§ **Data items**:
※ ※ ※

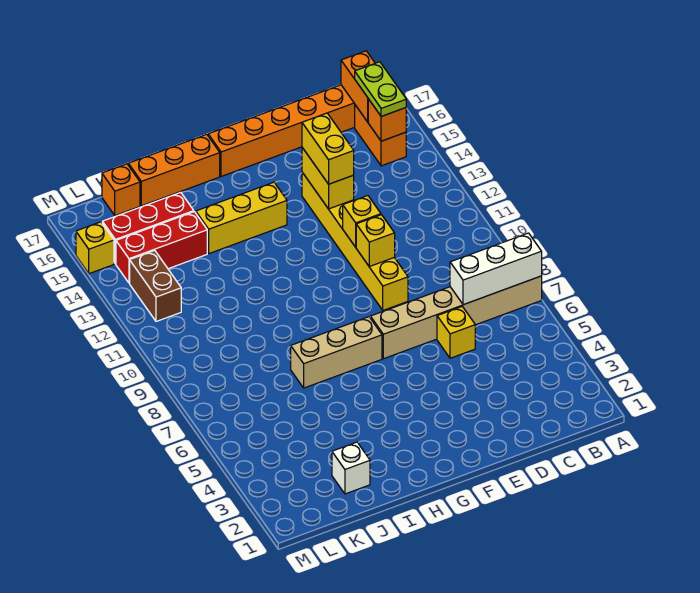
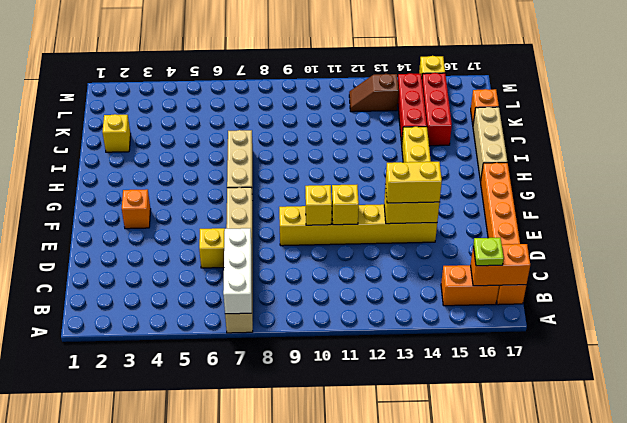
orange brick B15 level 2 -> orange brick F3 level 1
lime plate B15:B16 level 3 -> lime plate B16 level 3
orange brick H17:J17 level 1 -> tan brick H17:J17 level 1
white brick J2 level 1 -> yellow brick J2 level 1
brown brick L12:L13 level 1 -> brown slope L12:L13 level 1 top 13

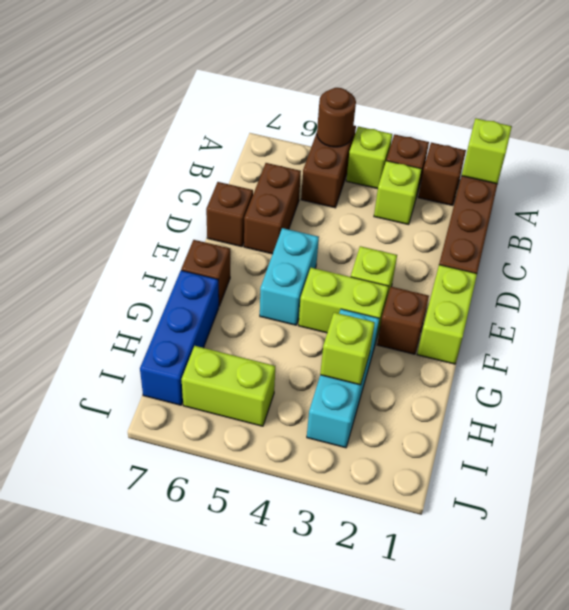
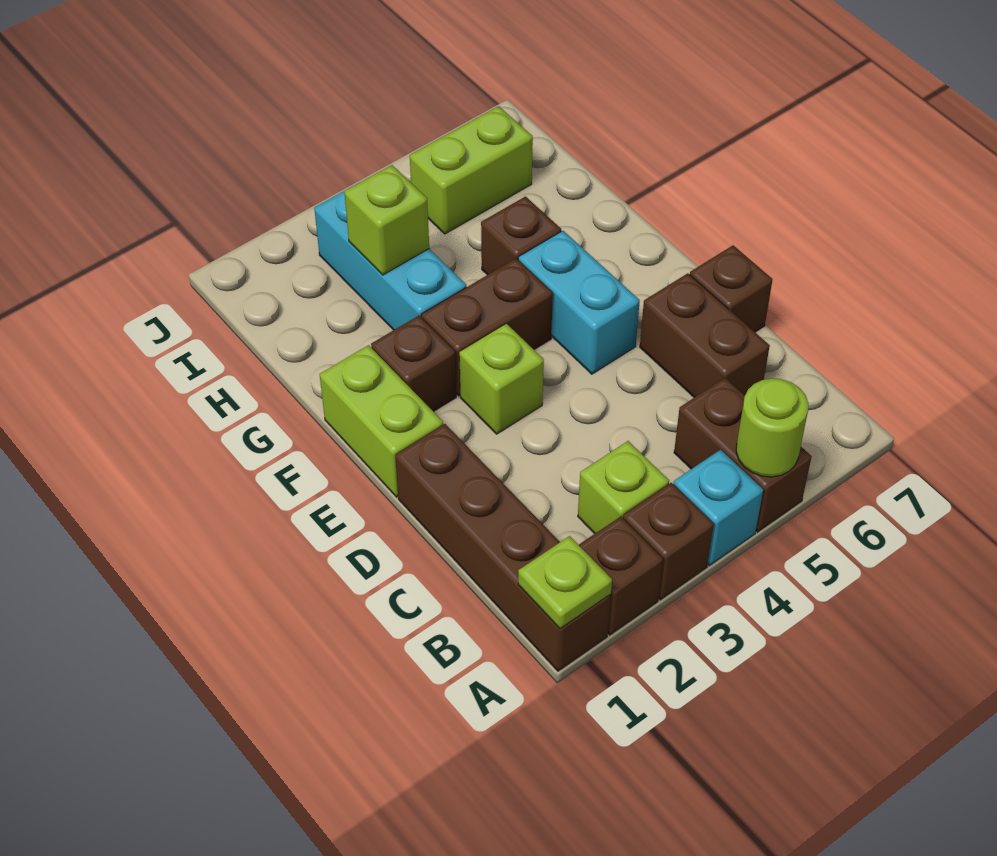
lime brick A1 level 2 -> lime plate A1 level 2
lime brick A4 level 1 -> cyan brick A4 level 1
brown round brick A5 level 2 -> lime round brick A5 level 2
lime brick F3:F4 level 1 -> brown brick F3:F4 level 1
brown brick F7 level 1 -> brown brick G5 level 1
blue brick G7:I7 level 1 -> none

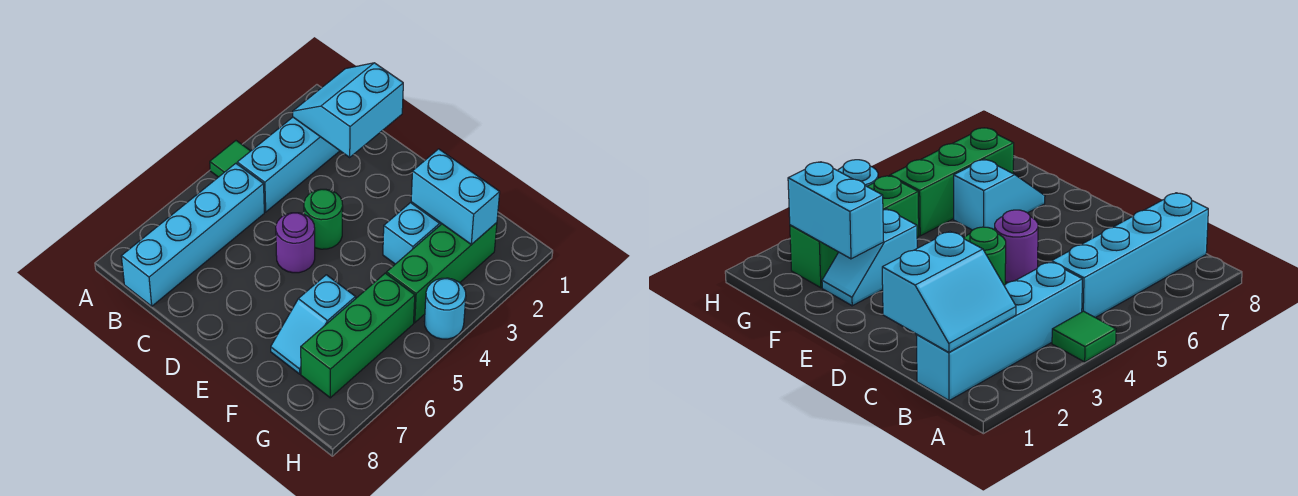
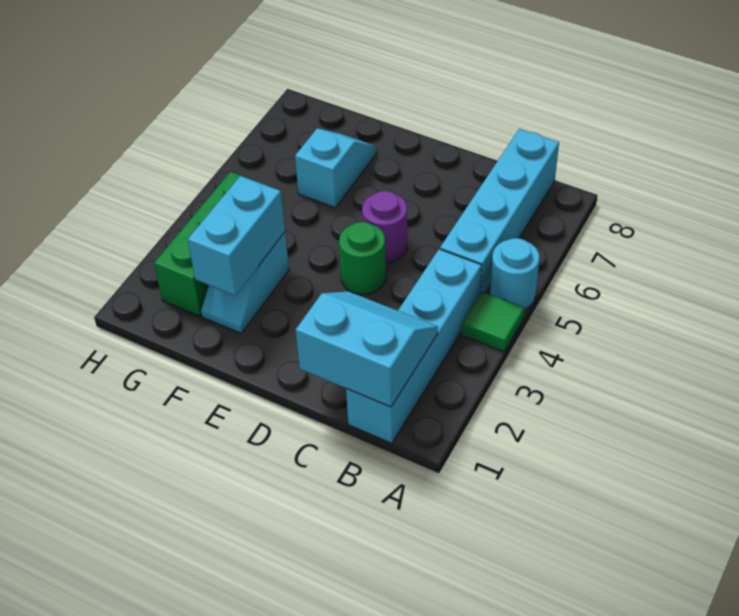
cyan slope B1:C2 level 2 top C -> cyan slope B1:C2 level 2 top 1
cyan brick F2:G2 level 2 -> cyan brick F2:F3 level 2
green brick G5:G7 level 1 -> none
cyan round brick H4 level 1 -> cyan round brick A5 level 1

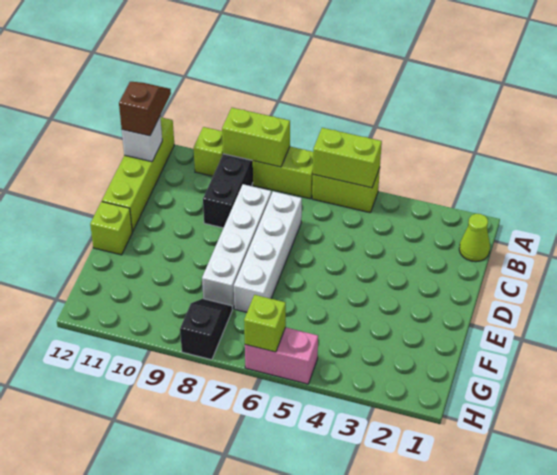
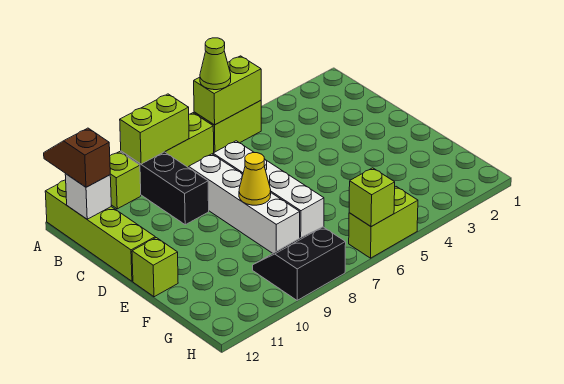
lime cone B1 level 1 -> lime cone A6 level 3
none -> yellow cone E8 level 2
black slope G8:H8 level 1 top H -> black slope G8:H9 level 1 top H
pink brick H5:H6 level 1 -> lime brick H5:H6 level 1

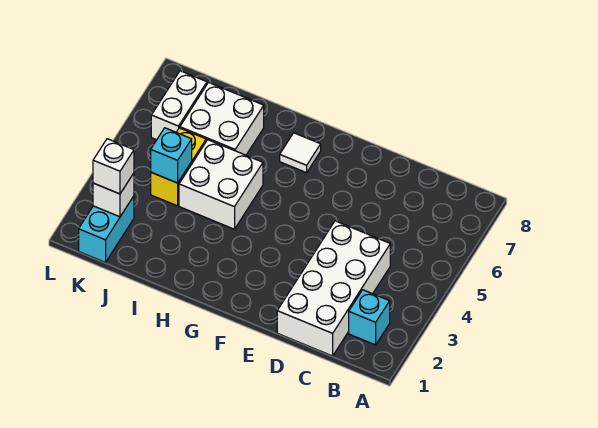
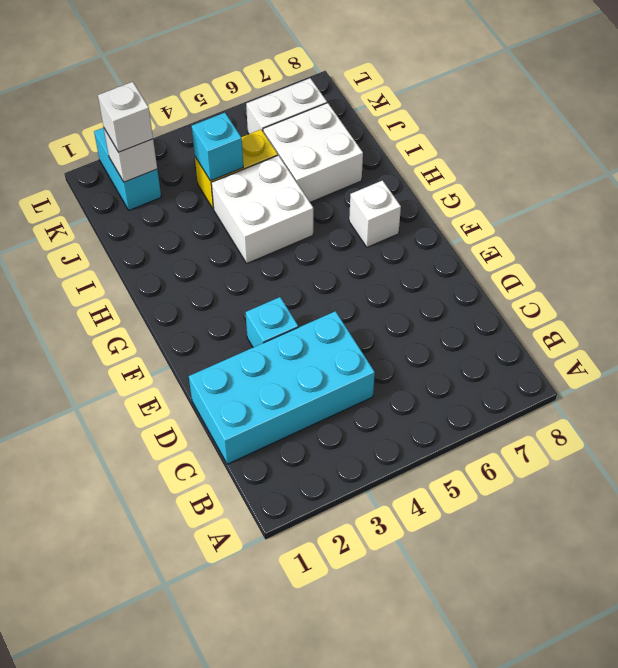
cyan brick B2 level 1 -> cyan brick E3 level 1
white brick C1:D4 level 1 -> cyan brick C1:D4 level 1
white tile G7 level 1 -> white brick G7 level 1
cyan brick K1:K2 level 1 -> cyan brick K2:L2 level 1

※ ※ ※

Search the data above for the word "plate". Copy each line it is in.

lime plate B15:B16 level 3 -> lime plate B16 level 3
lime brick A1 level 2 -> lime plate A1 level 2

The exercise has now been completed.